-- REQUIRED ACTION --
Pictures do not belong in the copy; print every entry exactly as it stands.

------ EXTRACTED MATERIAL

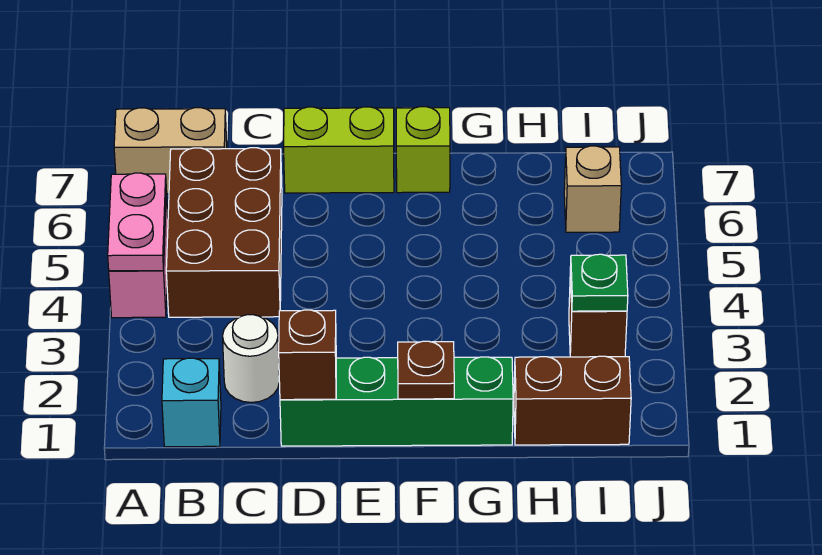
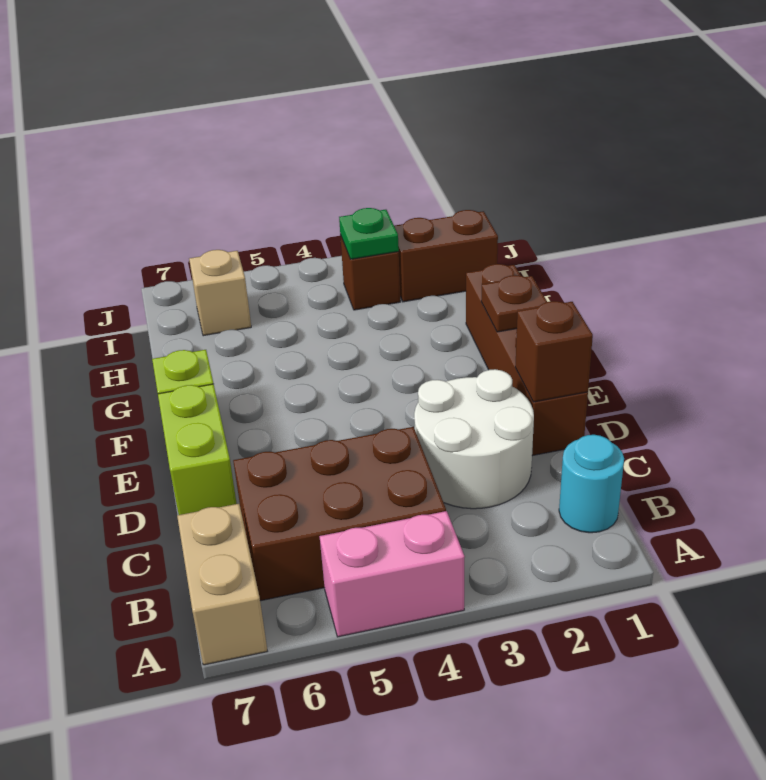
pink plate A4:A5 level 2 -> none
cyan brick B1 level 1 -> cyan round brick B1 level 1
white round brick C2 level 1 -> white round brick C2:D3 level 1
green brick D1:G1 level 1 -> brown brick D1:G1 level 1
brown brick H1:I1 level 1 -> brown brick I1:I2 level 1

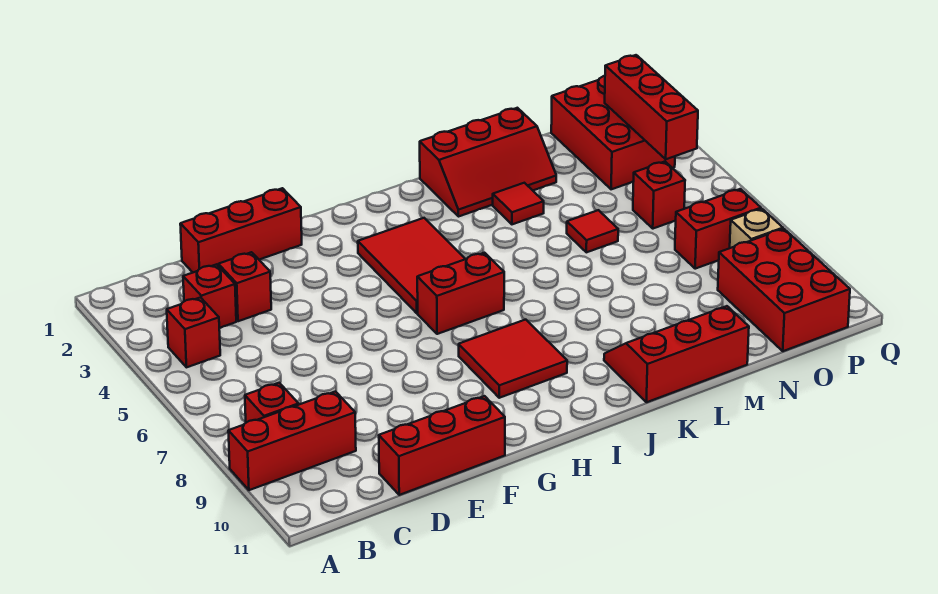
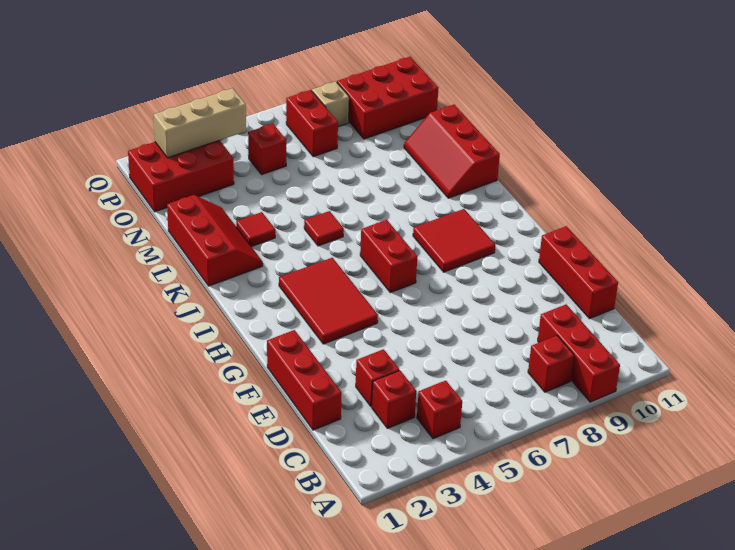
red tile H3:I5 level 1 -> red tile G3:I4 level 1
red tile M5 level 1 -> red tile K5 level 1
red brick P2:P4 level 2 -> tan brick P2:P4 level 2

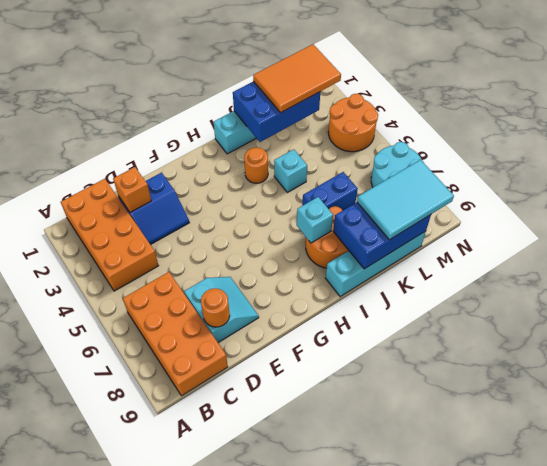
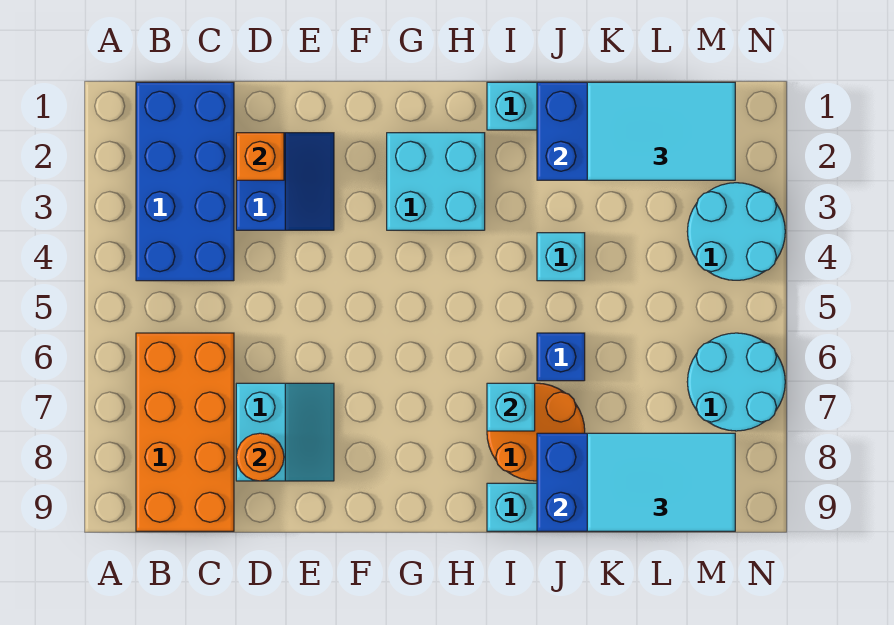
orange brick B1:C4 level 1 -> blue brick B1:C4 level 1
blue slope D2:E3 level 1 top 2 -> blue slope D2:E3 level 1 top D
none -> cyan brick G2:H3 level 1
orange round brick I3 level 1 -> none
blue brick J6:K6 level 1 -> blue brick J6 level 1
orange tile K1:M2 level 3 -> cyan tile K1:M2 level 3
orange round brick M3:N4 level 1 -> cyan round brick M3:N4 level 1

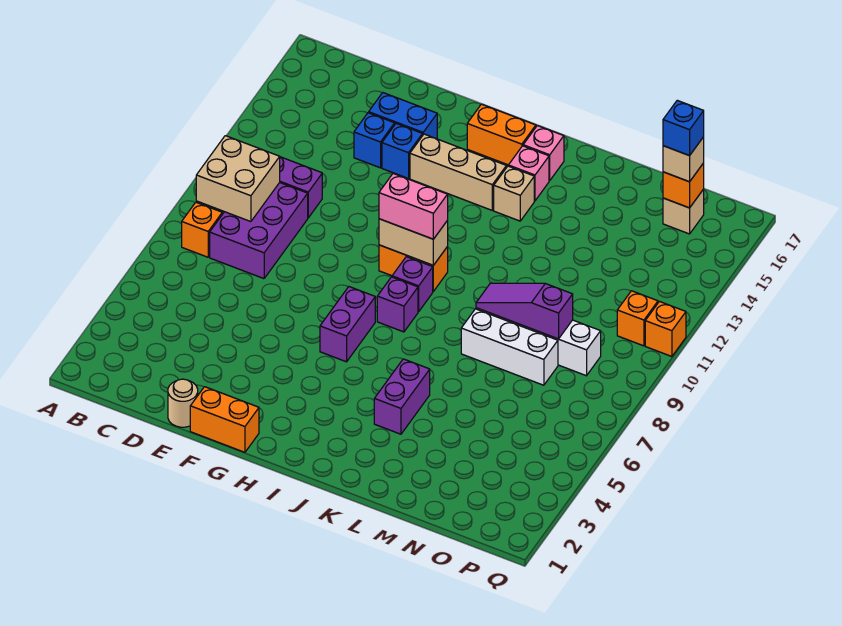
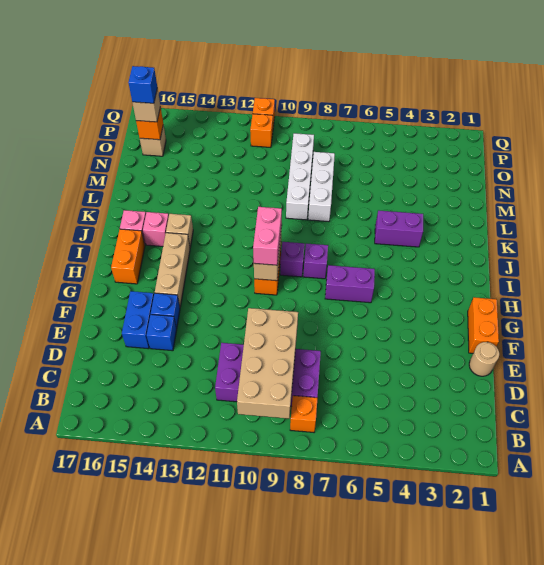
tan brick B9:C10 level 2 -> tan brick B9:E10 level 2
purple slope L9:N9 level 2 top N -> none

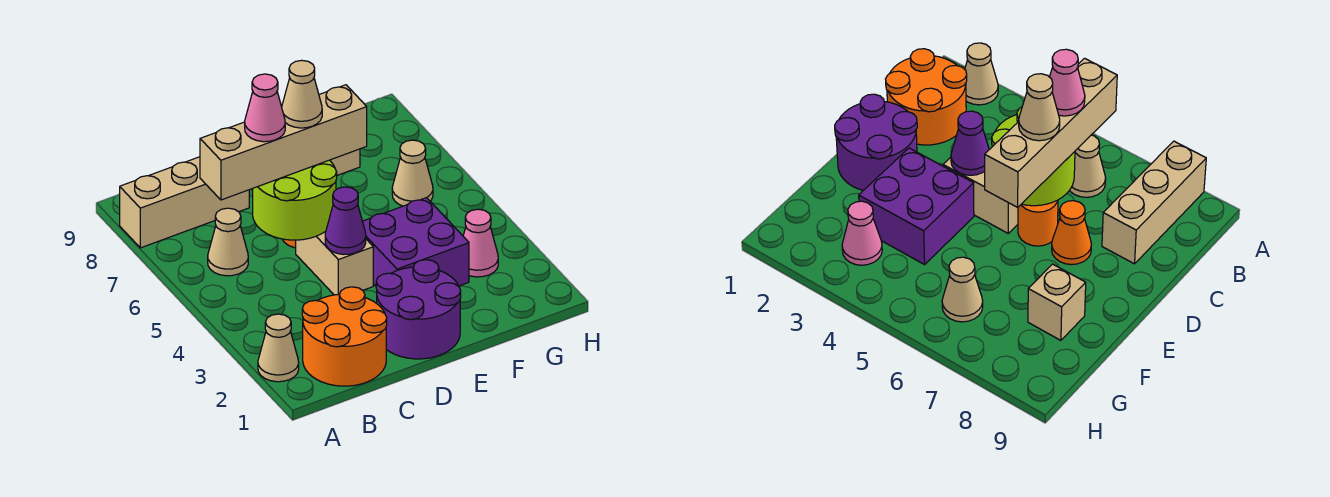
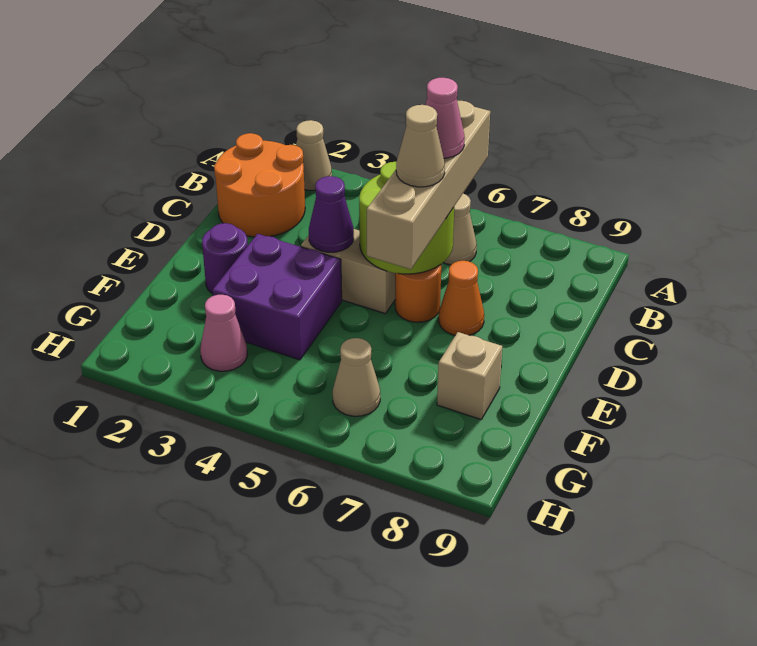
tan brick A8:C8 level 1 -> none
purple round brick D1:E2 level 1 -> purple round brick E2 level 1

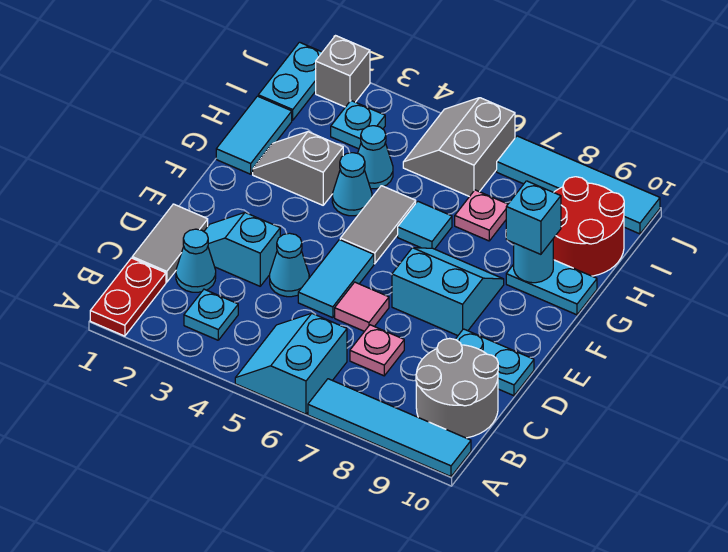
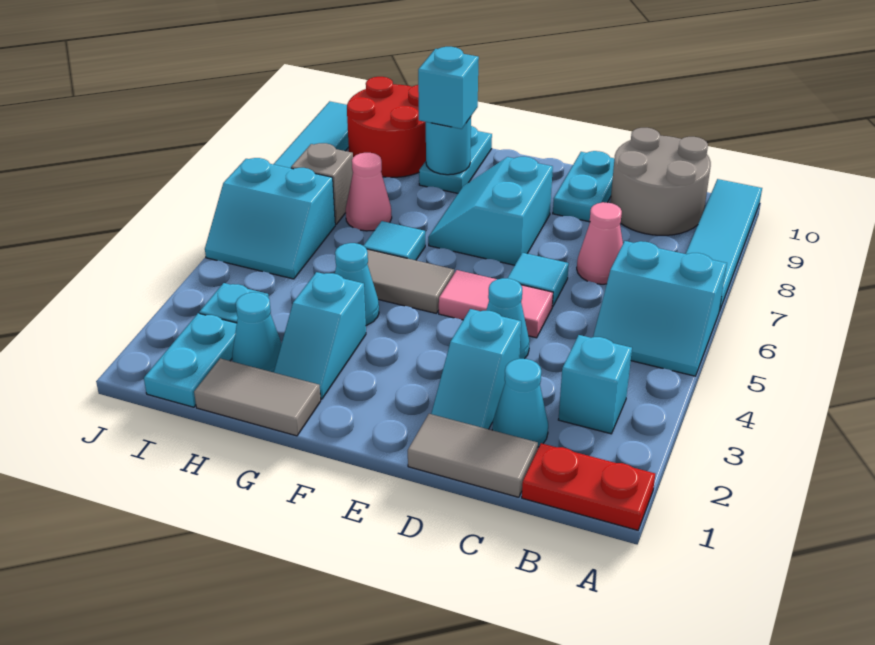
cyan plate B3 level 1 -> cyan brick B3 level 1
pink plate C7 level 1 -> pink cone C7 level 1
cyan tile D5:E5 level 1 -> pink tile D5:E5 level 1
pink tile D6 level 1 -> cyan tile D6 level 1
cyan tile G1:H1 level 1 -> grey tile G1:H1 level 1
grey slope G2:G3 level 1 top 3 -> cyan slope G2:G3 level 1 top 3
cyan cone H4 level 1 -> cyan cone H2 level 1
pink plate H7 level 1 -> pink cone H7 level 1
cyan plate I1:J1 level 1 -> cyan plate I1:I2 level 1
grey slope I5:J6 level 1 top 6 -> cyan slope I5:J6 level 1 top 6
grey brick J2 level 1 -> grey brick I7 level 1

------------

-- WRITTEN ANSWER --
pink plate A4:A5 level 2 -> none
cyan brick B1 level 1 -> cyan round brick B1 level 1
white round brick C2 level 1 -> white round brick C2:D3 level 1
green brick D1:G1 level 1 -> brown brick D1:G1 level 1
brown brick H1:I1 level 1 -> brown brick I1:I2 level 1

red tile H3:I5 level 1 -> red tile G3:I4 level 1
red tile M5 level 1 -> red tile K5 level 1
red brick P2:P4 level 2 -> tan brick P2:P4 level 2

orange brick B1:C4 level 1 -> blue brick B1:C4 level 1
blue slope D2:E3 level 1 top 2 -> blue slope D2:E3 level 1 top D
none -> cyan brick G2:H3 level 1
orange round brick I3 level 1 -> none
blue brick J6:K6 level 1 -> blue brick J6 level 1
orange tile K1:M2 level 3 -> cyan tile K1:M2 level 3
orange round brick M3:N4 level 1 -> cyan round brick M3:N4 level 1

tan brick B9:C10 level 2 -> tan brick B9:E10 level 2
purple slope L9:N9 level 2 top N -> none

tan brick A8:C8 level 1 -> none
purple round brick D1:E2 level 1 -> purple round brick E2 level 1

cyan plate B3 level 1 -> cyan brick B3 level 1
pink plate C7 level 1 -> pink cone C7 level 1
cyan tile D5:E5 level 1 -> pink tile D5:E5 level 1
pink tile D6 level 1 -> cyan tile D6 level 1
cyan tile G1:H1 level 1 -> grey tile G1:H1 level 1
grey slope G2:G3 level 1 top 3 -> cyan slope G2:G3 level 1 top 3
cyan cone H4 level 1 -> cyan cone H2 level 1
pink plate H7 level 1 -> pink cone H7 level 1
cyan plate I1:J1 level 1 -> cyan plate I1:I2 level 1
grey slope I5:J6 level 1 top 6 -> cyan slope I5:J6 level 1 top 6
grey brick J2 level 1 -> grey brick I7 level 1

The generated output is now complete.